DATA EXTRACT:
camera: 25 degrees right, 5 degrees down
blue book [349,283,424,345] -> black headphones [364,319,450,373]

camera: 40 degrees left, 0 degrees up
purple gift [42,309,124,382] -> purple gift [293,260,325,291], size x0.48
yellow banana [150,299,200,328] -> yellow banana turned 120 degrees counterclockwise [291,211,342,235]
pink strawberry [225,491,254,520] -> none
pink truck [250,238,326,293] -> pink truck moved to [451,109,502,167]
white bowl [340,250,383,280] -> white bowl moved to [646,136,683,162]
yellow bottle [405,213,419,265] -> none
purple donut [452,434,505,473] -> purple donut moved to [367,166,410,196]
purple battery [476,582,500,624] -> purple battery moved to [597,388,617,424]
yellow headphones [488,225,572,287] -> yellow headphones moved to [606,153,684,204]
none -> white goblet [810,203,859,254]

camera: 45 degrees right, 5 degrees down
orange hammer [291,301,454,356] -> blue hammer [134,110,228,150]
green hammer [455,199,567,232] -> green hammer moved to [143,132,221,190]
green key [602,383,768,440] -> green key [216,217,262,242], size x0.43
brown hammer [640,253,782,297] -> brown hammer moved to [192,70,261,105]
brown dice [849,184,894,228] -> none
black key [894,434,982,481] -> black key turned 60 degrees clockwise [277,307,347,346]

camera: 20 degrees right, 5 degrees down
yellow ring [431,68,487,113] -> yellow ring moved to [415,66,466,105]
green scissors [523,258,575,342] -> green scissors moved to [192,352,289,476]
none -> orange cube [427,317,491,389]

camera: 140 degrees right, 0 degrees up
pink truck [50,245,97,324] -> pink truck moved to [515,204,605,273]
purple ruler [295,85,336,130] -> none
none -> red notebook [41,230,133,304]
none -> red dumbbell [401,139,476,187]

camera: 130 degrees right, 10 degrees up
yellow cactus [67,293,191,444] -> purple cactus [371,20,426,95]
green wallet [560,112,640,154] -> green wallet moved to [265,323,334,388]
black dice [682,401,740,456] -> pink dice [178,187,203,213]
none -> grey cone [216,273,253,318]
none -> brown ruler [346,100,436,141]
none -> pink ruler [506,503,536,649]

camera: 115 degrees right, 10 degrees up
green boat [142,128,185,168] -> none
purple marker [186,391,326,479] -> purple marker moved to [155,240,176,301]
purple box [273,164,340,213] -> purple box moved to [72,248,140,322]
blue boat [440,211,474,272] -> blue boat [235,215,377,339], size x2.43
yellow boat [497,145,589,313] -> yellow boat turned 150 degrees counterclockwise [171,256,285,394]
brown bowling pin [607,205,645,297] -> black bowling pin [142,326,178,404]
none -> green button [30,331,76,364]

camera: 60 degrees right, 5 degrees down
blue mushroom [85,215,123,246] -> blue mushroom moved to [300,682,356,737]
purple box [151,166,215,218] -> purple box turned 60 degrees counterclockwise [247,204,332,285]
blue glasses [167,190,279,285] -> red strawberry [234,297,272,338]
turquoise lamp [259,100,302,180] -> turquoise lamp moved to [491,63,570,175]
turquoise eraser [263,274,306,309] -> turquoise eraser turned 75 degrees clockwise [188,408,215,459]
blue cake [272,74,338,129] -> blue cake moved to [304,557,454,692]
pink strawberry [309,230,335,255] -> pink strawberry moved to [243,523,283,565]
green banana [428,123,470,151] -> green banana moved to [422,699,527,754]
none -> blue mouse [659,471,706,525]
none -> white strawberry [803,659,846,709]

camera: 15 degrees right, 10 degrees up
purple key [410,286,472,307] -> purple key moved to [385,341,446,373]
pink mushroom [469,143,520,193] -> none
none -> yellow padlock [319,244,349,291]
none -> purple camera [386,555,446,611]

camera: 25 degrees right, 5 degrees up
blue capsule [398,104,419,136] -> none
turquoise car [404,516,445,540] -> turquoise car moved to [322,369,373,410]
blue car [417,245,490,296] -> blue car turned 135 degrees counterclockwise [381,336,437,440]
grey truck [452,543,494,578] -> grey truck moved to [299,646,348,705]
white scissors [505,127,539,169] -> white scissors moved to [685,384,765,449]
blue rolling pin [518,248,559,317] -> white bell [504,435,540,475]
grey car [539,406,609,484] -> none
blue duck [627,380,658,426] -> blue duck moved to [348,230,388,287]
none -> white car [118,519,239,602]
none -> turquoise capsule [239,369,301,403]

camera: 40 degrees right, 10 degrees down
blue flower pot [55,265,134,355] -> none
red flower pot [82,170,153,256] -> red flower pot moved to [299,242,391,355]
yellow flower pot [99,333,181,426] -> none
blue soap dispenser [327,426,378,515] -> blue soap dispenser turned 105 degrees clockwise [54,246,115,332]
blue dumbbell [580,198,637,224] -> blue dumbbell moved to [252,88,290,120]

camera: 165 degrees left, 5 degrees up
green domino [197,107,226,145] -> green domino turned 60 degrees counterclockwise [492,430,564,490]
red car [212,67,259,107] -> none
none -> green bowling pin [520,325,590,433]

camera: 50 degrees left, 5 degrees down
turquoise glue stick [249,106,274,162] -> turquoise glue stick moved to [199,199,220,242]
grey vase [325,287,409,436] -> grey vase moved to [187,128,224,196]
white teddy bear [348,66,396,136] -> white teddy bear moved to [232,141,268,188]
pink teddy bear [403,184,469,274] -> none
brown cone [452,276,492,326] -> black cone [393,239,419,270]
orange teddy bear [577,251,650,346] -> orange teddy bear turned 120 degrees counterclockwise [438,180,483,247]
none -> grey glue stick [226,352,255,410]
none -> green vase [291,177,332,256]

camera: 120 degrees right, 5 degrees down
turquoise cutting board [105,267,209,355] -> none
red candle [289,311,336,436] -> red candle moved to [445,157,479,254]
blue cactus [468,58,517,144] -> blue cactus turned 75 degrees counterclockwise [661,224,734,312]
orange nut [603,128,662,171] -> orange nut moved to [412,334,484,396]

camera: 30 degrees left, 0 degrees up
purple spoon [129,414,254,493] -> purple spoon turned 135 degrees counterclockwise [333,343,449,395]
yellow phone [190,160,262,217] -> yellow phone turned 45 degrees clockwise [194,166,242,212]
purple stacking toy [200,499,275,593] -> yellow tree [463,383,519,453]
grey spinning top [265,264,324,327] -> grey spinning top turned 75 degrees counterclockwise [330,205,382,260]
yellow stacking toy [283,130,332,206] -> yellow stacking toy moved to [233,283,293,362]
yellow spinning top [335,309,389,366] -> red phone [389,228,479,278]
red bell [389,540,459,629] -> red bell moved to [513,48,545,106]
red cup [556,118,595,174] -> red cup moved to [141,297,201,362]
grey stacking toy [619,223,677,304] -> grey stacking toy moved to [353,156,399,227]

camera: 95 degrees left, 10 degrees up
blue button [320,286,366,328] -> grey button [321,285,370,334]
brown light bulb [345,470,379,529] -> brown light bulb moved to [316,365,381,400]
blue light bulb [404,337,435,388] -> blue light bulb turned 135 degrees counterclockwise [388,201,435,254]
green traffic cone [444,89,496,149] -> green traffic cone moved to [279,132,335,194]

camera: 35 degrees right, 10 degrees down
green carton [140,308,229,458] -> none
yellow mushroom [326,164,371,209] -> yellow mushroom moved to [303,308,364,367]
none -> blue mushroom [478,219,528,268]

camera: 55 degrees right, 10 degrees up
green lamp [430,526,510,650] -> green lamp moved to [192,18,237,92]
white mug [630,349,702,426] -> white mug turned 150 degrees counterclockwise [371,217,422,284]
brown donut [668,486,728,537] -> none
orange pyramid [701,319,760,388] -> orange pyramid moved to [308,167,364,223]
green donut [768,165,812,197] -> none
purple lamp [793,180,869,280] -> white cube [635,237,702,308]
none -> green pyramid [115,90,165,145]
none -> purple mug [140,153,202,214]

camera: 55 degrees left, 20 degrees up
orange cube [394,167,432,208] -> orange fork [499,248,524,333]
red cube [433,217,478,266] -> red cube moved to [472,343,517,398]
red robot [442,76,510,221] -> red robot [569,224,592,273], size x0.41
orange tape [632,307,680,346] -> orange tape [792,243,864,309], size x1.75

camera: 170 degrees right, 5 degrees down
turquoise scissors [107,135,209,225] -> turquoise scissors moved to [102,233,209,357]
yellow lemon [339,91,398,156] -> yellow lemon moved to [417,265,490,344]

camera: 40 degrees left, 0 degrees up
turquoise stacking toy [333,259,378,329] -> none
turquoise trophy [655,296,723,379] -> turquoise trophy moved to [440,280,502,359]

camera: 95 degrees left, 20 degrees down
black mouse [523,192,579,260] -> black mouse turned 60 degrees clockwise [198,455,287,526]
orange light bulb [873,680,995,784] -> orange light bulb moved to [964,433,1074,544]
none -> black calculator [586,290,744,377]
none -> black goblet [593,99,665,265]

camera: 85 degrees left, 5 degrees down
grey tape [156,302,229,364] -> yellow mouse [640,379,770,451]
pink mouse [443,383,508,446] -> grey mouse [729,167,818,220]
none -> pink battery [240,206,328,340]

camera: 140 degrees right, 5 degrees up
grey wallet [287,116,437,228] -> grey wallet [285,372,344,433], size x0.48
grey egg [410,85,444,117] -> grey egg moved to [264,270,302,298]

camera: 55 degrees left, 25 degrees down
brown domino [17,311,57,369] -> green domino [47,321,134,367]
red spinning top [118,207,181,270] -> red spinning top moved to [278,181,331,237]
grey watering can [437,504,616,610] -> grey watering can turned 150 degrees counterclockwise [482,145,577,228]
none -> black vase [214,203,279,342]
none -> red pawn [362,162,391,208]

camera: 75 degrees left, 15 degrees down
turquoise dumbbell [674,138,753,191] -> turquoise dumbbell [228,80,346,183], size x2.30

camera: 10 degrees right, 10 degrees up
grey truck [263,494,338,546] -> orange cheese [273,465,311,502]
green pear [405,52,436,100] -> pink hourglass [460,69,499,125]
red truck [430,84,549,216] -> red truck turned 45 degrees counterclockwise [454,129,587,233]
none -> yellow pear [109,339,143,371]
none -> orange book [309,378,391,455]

WHAT IS NEEDED: Using only the listing above, restate exactly the lines from the line containing "camera: 50 degrees left, 5 degrees down" through the line containing "brown cone [452,276,492,326]", both included.

RESPONSE TO THE TASK:
camera: 50 degrees left, 5 degrees down
turquoise glue stick [249,106,274,162] -> turquoise glue stick moved to [199,199,220,242]
grey vase [325,287,409,436] -> grey vase moved to [187,128,224,196]
white teddy bear [348,66,396,136] -> white teddy bear moved to [232,141,268,188]
pink teddy bear [403,184,469,274] -> none
brown cone [452,276,492,326] -> black cone [393,239,419,270]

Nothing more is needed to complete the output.